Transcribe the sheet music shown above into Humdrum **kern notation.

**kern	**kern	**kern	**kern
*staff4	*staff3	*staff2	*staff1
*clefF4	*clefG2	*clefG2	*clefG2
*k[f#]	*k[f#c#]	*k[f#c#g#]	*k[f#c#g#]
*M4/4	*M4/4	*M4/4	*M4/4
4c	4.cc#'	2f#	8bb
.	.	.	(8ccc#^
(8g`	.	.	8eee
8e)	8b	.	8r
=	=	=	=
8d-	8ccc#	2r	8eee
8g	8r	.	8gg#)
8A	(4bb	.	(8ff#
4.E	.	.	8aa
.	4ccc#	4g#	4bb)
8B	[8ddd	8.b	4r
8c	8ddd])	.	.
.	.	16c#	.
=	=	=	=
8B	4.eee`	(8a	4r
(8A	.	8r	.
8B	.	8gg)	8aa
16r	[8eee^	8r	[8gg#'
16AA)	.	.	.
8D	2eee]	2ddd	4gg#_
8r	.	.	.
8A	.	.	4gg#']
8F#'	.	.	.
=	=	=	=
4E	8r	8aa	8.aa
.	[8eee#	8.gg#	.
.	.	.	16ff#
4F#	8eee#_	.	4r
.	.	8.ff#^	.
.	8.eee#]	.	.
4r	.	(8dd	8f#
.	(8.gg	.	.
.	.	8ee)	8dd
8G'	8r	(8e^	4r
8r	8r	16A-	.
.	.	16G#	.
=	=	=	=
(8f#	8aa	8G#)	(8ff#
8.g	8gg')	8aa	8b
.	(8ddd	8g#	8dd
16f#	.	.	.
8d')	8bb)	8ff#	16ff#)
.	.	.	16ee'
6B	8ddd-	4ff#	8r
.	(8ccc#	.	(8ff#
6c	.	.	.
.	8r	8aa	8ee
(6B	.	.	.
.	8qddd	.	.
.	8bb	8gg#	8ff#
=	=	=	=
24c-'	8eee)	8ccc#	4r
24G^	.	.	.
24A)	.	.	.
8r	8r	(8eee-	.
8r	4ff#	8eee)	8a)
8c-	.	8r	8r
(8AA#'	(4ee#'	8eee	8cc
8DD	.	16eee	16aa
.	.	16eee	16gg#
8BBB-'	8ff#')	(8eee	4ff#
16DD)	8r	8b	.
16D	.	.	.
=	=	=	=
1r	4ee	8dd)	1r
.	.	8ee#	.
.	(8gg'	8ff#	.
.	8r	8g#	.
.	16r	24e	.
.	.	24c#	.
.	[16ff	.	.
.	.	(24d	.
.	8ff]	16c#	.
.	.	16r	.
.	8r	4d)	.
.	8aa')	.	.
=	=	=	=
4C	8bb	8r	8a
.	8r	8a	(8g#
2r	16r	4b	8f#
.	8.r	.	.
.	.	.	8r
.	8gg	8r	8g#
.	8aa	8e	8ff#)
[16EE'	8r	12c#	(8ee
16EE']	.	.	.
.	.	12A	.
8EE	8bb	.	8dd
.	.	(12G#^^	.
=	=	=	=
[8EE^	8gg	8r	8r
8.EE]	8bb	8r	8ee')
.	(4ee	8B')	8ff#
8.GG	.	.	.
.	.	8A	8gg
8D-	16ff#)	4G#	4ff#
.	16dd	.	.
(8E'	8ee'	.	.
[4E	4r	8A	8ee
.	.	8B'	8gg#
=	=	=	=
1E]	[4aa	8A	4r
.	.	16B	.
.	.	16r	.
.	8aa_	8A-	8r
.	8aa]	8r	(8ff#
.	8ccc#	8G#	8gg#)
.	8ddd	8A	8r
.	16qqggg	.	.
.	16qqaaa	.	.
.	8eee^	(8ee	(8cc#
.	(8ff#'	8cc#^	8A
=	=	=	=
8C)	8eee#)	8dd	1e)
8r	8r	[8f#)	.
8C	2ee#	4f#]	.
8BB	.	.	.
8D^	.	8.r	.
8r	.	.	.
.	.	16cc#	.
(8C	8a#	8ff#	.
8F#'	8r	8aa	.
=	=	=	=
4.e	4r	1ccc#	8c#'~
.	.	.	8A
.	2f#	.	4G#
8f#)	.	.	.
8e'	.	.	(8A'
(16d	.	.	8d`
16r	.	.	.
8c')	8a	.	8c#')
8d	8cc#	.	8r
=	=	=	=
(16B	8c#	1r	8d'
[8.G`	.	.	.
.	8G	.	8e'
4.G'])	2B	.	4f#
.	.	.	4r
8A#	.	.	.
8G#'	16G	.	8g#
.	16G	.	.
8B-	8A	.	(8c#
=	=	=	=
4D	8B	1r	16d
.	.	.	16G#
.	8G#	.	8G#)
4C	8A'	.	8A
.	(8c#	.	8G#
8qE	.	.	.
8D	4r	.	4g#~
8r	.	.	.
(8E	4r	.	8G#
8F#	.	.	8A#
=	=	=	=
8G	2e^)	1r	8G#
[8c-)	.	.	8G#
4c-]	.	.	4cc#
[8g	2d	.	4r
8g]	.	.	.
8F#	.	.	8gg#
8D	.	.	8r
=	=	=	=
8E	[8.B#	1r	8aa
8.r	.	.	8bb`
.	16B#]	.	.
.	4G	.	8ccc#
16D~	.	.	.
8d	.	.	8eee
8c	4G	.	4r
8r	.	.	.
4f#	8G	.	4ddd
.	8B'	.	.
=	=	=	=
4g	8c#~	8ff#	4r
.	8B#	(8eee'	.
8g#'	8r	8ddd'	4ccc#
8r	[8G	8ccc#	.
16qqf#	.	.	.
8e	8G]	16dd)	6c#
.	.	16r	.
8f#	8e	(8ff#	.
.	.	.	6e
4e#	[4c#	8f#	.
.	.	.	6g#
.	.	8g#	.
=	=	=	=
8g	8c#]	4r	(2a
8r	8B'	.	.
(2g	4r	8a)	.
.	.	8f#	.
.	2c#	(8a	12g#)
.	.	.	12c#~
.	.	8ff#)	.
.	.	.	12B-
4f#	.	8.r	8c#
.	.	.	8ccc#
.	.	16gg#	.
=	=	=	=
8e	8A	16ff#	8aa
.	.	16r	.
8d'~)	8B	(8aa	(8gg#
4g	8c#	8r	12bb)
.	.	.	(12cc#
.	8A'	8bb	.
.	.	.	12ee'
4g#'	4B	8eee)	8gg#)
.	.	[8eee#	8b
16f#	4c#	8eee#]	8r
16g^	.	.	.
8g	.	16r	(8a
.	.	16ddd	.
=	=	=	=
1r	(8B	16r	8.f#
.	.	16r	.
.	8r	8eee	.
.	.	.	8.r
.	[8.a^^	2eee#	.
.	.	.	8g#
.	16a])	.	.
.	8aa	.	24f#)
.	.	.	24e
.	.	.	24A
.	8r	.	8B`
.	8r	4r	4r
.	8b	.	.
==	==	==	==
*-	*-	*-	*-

+ + + + + + +

Find each line in the material above that contains the string "kern", and copy those lines.

Transcribe the sheet music shown above into Humdrum **kern notation.
**kern	**kern	**kern	**kern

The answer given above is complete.